WORK INSTRUCTIONS >>
Everything in the listing below should be written out again exactly, except the pictures.

INFORMATION SUPPLIED >>
+-------+

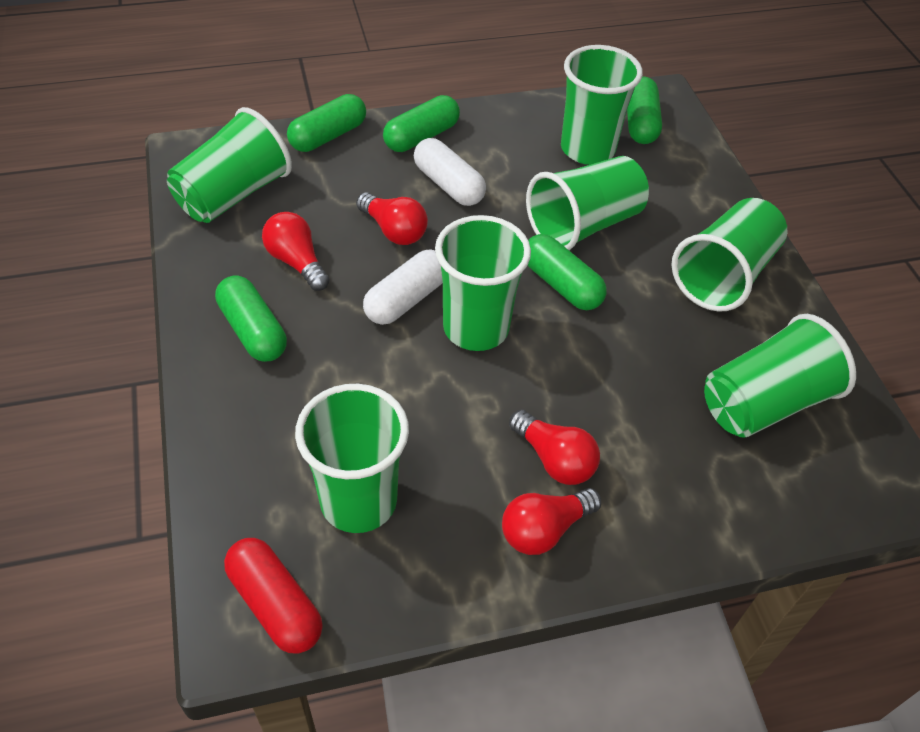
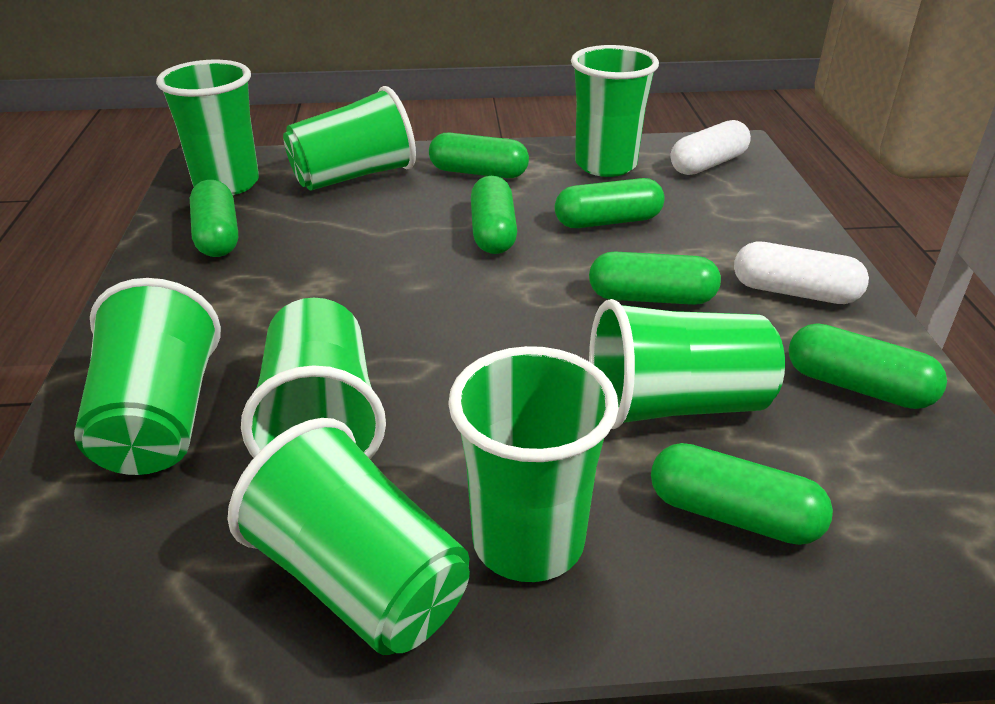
green capsule: 5 -> 7
green cup: 7 -> 8
red capsule: 1 -> 0
red light bulb: 4 -> 0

+-------+

SOLUTION >>
green capsule: 5 -> 7
green cup: 7 -> 8
red capsule: 1 -> 0
red light bulb: 4 -> 0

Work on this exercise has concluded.